Contour annotation records
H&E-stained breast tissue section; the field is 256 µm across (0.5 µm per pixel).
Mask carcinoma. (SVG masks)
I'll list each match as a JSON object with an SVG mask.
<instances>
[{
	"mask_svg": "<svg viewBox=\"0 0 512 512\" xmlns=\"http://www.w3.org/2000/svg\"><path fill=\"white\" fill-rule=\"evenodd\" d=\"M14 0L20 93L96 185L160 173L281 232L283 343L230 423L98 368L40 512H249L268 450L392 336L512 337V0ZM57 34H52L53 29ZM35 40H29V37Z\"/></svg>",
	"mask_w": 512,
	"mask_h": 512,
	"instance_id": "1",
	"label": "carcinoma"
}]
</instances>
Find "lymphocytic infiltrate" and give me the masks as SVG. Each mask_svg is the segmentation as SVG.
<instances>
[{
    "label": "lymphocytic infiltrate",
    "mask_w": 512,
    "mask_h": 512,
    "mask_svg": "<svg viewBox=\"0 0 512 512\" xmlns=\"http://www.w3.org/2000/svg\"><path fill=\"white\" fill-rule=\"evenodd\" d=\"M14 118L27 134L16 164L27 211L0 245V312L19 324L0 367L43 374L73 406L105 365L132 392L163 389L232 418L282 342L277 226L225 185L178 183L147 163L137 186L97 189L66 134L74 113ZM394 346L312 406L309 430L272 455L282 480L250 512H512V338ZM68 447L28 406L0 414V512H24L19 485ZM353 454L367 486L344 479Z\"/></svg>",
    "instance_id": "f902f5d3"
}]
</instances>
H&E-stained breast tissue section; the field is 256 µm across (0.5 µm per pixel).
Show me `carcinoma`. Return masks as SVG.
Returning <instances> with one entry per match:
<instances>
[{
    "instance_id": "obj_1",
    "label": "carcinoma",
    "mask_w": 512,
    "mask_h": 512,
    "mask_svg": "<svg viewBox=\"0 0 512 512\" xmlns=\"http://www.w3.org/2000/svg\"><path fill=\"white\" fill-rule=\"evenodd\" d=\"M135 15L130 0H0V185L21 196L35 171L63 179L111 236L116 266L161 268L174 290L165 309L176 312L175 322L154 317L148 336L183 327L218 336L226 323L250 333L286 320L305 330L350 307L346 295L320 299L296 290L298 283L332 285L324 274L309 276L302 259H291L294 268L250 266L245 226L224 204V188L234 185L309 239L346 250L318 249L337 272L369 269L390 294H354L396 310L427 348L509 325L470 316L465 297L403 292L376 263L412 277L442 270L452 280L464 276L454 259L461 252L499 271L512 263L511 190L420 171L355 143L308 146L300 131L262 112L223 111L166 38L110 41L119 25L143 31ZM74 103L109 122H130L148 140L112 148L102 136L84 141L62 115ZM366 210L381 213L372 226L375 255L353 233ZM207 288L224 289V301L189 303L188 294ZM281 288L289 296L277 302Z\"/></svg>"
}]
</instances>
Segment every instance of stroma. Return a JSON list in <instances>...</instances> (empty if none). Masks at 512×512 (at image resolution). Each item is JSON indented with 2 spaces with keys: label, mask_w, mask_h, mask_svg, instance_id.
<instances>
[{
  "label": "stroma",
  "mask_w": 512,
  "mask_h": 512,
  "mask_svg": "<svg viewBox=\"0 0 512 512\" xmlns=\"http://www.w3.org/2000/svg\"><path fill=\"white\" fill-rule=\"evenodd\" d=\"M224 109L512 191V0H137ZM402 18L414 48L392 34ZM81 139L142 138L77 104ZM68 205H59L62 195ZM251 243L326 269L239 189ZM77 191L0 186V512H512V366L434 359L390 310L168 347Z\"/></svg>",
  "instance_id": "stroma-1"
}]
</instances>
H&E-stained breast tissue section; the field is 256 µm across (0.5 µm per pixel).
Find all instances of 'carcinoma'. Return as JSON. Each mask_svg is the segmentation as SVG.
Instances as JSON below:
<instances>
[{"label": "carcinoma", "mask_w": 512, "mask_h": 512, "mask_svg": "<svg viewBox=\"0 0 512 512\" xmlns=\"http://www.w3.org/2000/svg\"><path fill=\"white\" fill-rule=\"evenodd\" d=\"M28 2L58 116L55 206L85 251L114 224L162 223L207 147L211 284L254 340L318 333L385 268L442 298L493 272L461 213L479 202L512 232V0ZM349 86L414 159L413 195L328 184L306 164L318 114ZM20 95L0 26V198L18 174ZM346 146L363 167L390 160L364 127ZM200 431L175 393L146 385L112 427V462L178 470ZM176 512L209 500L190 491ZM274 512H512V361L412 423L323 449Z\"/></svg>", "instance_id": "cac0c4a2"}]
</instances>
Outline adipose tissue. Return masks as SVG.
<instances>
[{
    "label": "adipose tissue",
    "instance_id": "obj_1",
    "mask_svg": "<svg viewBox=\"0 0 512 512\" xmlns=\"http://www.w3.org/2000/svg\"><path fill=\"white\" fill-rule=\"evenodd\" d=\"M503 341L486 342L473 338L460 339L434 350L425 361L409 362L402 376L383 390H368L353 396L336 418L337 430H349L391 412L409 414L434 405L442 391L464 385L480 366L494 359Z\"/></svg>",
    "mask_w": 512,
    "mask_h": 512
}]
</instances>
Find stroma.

**WHAT THE EXERCISE ASKS:** The records above should be restated word for word, please.

**SOLUTION FOR THIS EXERCISE:**
H&E-stained breast tissue section; the field is 256 µm across (0.5 µm per pixel).
Mask carcinoma. (SVG masks)
I'll list each match as a JSON object with an SVG mask.
<instances>
[{
	"mask_svg": "<svg viewBox=\"0 0 512 512\" xmlns=\"http://www.w3.org/2000/svg\"><path fill=\"white\" fill-rule=\"evenodd\" d=\"M14 0L20 93L96 185L160 173L281 232L283 343L230 423L98 368L40 512H249L268 450L392 336L512 337V0ZM57 34H52L53 29ZM35 40H29V37Z\"/></svg>",
	"mask_w": 512,
	"mask_h": 512,
	"instance_id": "1",
	"label": "carcinoma"
}]
</instances>
Find "lymphocytic infiltrate" and give me the masks as SVG. Each mask_svg is the segmentation as SVG.
<instances>
[{
    "label": "lymphocytic infiltrate",
    "mask_w": 512,
    "mask_h": 512,
    "mask_svg": "<svg viewBox=\"0 0 512 512\" xmlns=\"http://www.w3.org/2000/svg\"><path fill=\"white\" fill-rule=\"evenodd\" d=\"M14 118L27 134L16 164L27 211L0 245V312L19 324L0 367L43 374L73 406L105 365L132 392L163 389L232 418L282 342L277 226L225 185L178 183L147 163L137 186L97 189L66 134L74 113ZM394 346L312 406L309 430L272 455L282 480L250 512H512V338ZM68 447L28 406L0 414V512H24L19 485ZM353 454L367 486L344 479Z\"/></svg>",
    "instance_id": "f902f5d3"
}]
</instances>
H&E-stained breast tissue section; the field is 256 µm across (0.5 µm per pixel).
Show me `carcinoma`. Return masks as SVG.
Returning <instances> with one entry per match:
<instances>
[{
    "instance_id": "obj_1",
    "label": "carcinoma",
    "mask_w": 512,
    "mask_h": 512,
    "mask_svg": "<svg viewBox=\"0 0 512 512\" xmlns=\"http://www.w3.org/2000/svg\"><path fill=\"white\" fill-rule=\"evenodd\" d=\"M135 15L130 0H0V185L21 196L35 171L63 179L111 236L116 266L161 268L174 290L165 309L176 312L175 322L154 317L148 336L183 327L218 336L226 323L250 333L286 320L305 330L350 307L346 295L320 299L296 290L298 283L332 285L324 274L309 276L302 259H291L294 268L250 266L245 226L224 204V188L234 185L309 239L346 250L318 249L337 272L369 269L390 294H354L396 310L427 348L509 325L470 316L465 297L403 292L376 263L412 277L442 270L452 280L464 276L454 259L461 252L499 271L512 263L511 190L420 171L355 143L308 146L300 131L262 112L223 111L166 38L110 41L119 25L143 31ZM74 103L109 122H130L148 140L112 148L102 136L84 141L62 115ZM366 210L381 213L372 226L375 255L353 233ZM207 288L224 289V301L189 303L188 294ZM281 288L289 296L277 302Z\"/></svg>"
}]
</instances>
Segment every instance of stroma. Return a JSON list in <instances>...</instances> (empty if none). Masks at 512×512 (at image resolution). Each item is JSON indented with 2 spaces with keys: label, mask_w, mask_h, mask_svg, instance_id.
<instances>
[{
  "label": "stroma",
  "mask_w": 512,
  "mask_h": 512,
  "mask_svg": "<svg viewBox=\"0 0 512 512\" xmlns=\"http://www.w3.org/2000/svg\"><path fill=\"white\" fill-rule=\"evenodd\" d=\"M224 109L512 191V0H137ZM402 18L414 48L392 34ZM81 139L142 138L77 104ZM68 205H59L62 195ZM251 243L326 269L239 189ZM77 191L0 186V512H512V366L434 359L390 310L168 347Z\"/></svg>",
  "instance_id": "stroma-1"
}]
</instances>
H&E-stained breast tissue section; the field is 256 µm across (0.5 µm per pixel).
Find all instances of 'carcinoma'. Return as JSON. Each mask_svg is the segmentation as SVG.
Instances as JSON below:
<instances>
[{"label": "carcinoma", "mask_w": 512, "mask_h": 512, "mask_svg": "<svg viewBox=\"0 0 512 512\" xmlns=\"http://www.w3.org/2000/svg\"><path fill=\"white\" fill-rule=\"evenodd\" d=\"M28 2L58 116L55 206L85 251L114 224L162 223L207 147L211 284L254 340L318 333L385 268L442 298L493 272L461 213L479 202L512 232V0ZM349 86L414 159L413 195L328 184L306 164L318 114ZM20 95L0 26V198L18 174ZM346 146L363 167L390 160L364 127ZM200 431L175 393L146 385L112 427V462L178 470ZM176 512L209 500L190 491ZM274 512H512V361L412 423L323 449Z\"/></svg>", "instance_id": "cac0c4a2"}]
</instances>
Outline adipose tissue. Return masks as SVG.
<instances>
[{
    "label": "adipose tissue",
    "instance_id": "obj_1",
    "mask_svg": "<svg viewBox=\"0 0 512 512\" xmlns=\"http://www.w3.org/2000/svg\"><path fill=\"white\" fill-rule=\"evenodd\" d=\"M503 341L486 342L473 338L460 339L434 350L425 361L409 362L402 376L383 390H368L353 396L336 418L337 430H349L391 412L409 414L434 405L442 391L464 385L480 366L494 359Z\"/></svg>",
    "mask_w": 512,
    "mask_h": 512
}]
</instances>
Find stroma.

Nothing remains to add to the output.